▸ DATASET EXTRACT:
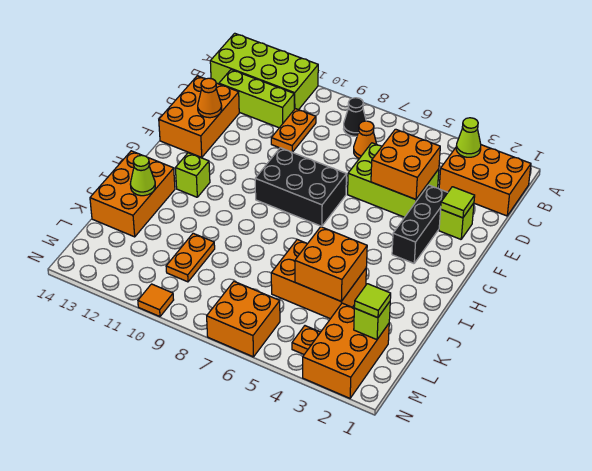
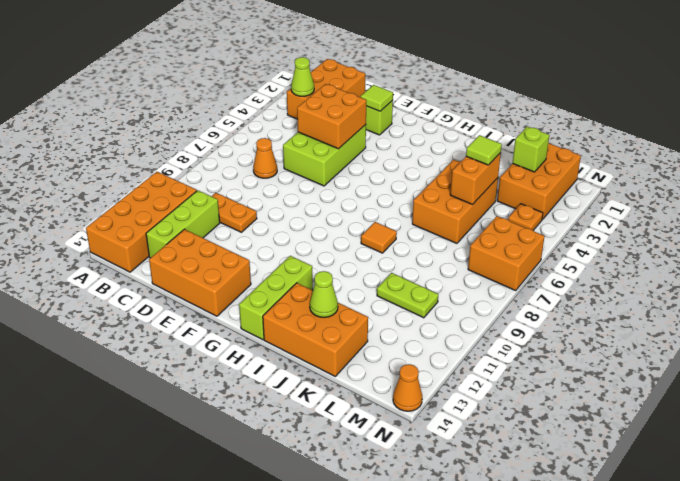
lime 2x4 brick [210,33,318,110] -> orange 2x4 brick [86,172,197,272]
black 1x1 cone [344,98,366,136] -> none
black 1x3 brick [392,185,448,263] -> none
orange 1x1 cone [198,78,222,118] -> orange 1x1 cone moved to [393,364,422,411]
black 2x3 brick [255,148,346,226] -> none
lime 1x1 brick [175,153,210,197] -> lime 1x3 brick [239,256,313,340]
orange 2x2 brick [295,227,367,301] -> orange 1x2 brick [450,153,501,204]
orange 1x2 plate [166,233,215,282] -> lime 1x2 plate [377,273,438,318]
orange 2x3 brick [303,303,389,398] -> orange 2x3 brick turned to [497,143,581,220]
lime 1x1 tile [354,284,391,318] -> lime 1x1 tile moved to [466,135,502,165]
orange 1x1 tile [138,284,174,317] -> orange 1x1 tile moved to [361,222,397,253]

▸ WHAT YOU NEED TO DO: Copy each line of the material where "orange" is found.

▸ RESPONSE:
lime 2x4 brick [210,33,318,110] -> orange 2x4 brick [86,172,197,272]
orange 1x1 cone [198,78,222,118] -> orange 1x1 cone moved to [393,364,422,411]
orange 2x2 brick [295,227,367,301] -> orange 1x2 brick [450,153,501,204]
orange 1x2 plate [166,233,215,282] -> lime 1x2 plate [377,273,438,318]
orange 2x3 brick [303,303,389,398] -> orange 2x3 brick turned to [497,143,581,220]
orange 1x1 tile [138,284,174,317] -> orange 1x1 tile moved to [361,222,397,253]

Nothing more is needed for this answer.